INSTRUCTIONS FOR THE TASK> Using the records below, report how many lines include "fioletowy", and give no more than the number.

*** Opening EXERCISE MATERIAL ***

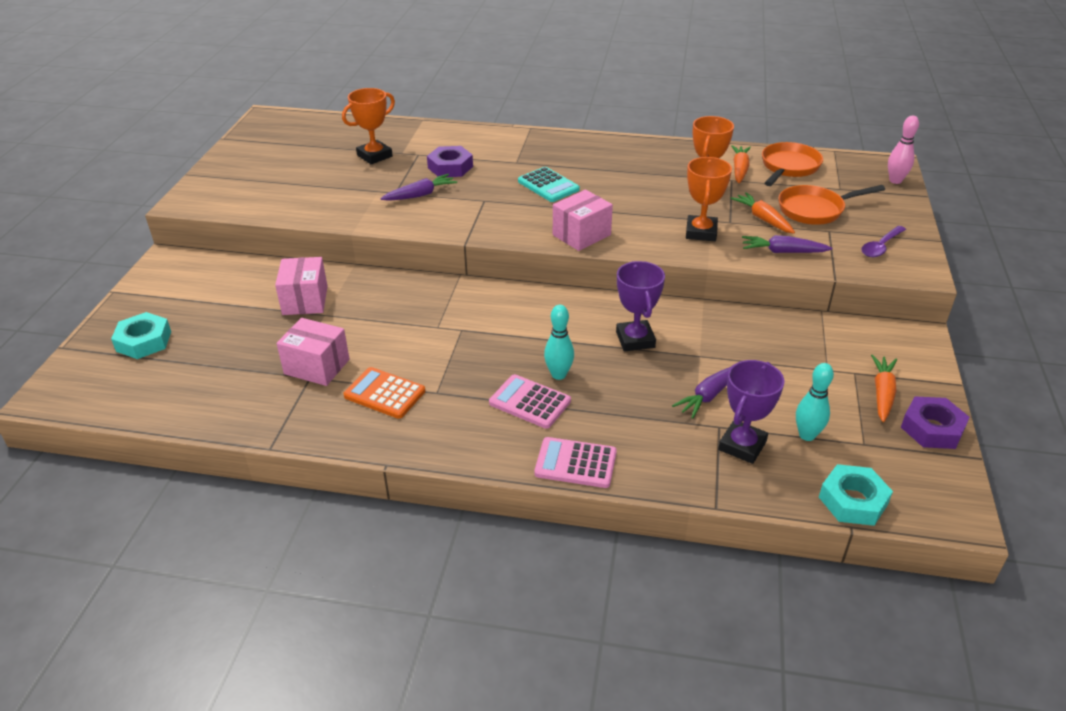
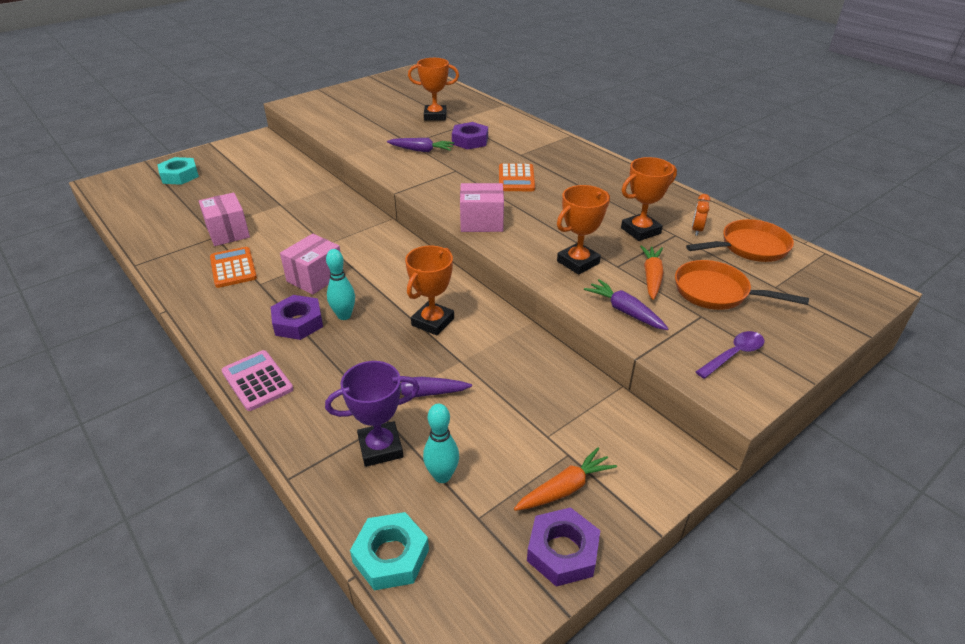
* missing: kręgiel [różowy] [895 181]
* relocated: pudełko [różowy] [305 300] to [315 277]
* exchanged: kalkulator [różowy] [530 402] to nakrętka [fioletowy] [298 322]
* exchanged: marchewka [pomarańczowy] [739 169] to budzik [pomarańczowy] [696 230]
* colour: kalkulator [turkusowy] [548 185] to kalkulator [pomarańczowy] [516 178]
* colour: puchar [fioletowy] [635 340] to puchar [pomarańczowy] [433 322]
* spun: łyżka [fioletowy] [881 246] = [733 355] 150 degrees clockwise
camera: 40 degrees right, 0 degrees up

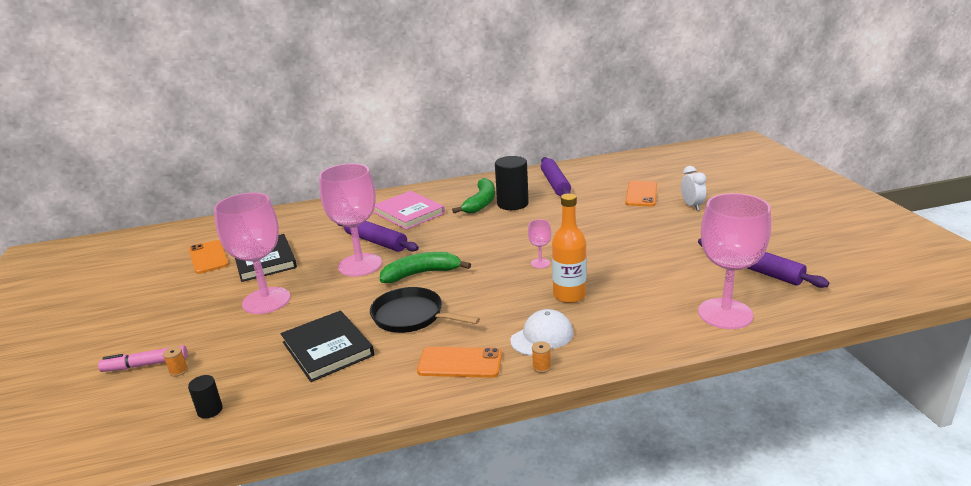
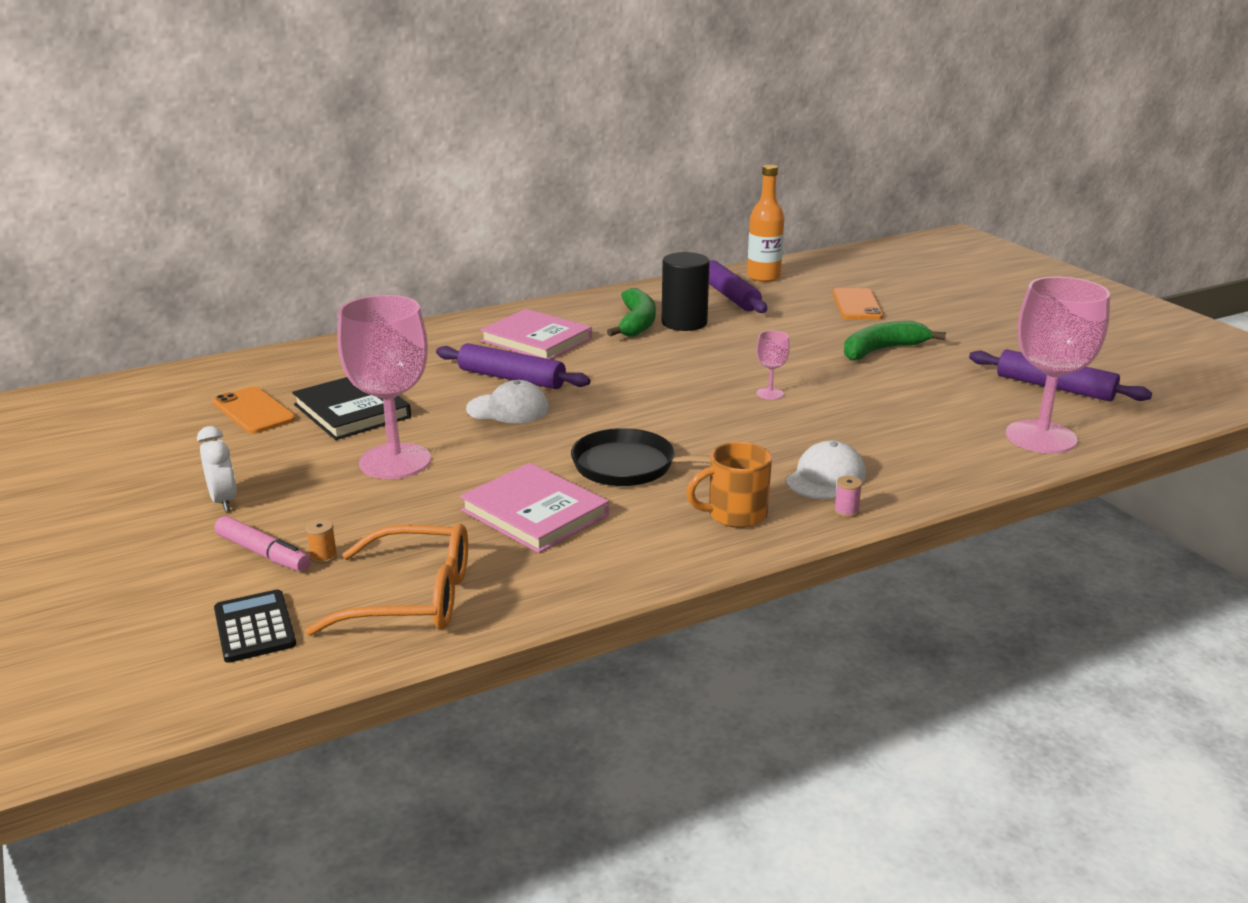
* appeared: kalkulator [czarny] [254 627]
* relocated: banan [zielony] [421 274] to [882 350]
* relocated: butelka [pomarańczowy] [569 295] to [763 277]
* relocated: budzik [biały] [692 206] to [224 501]
* exchanged: walec [czarny] [210 410] to okulary [pomarańczowy] [412 598]
* exchanged: kielich [różowy] [360 265] to czapka [biały] [508 409]
* exchanged: telefon [pomarańczowy] [460 363] to kubek [pomarańczowy] [734 515]
* colour: książka [czarny] [327 349] to książka [różowy] [535 513]
* colour: szpulka [pomarańczowy] [541 367] to szpulka [różowy] [846 511]
* spun: flamaster [różowy] [145 365] = [263 553] 120 degrees counterclockwise
camera: 15 degrees left, 0 degrees up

*** Closing EXERCISE MATERIAL ***

SOLUTION BELOW> 3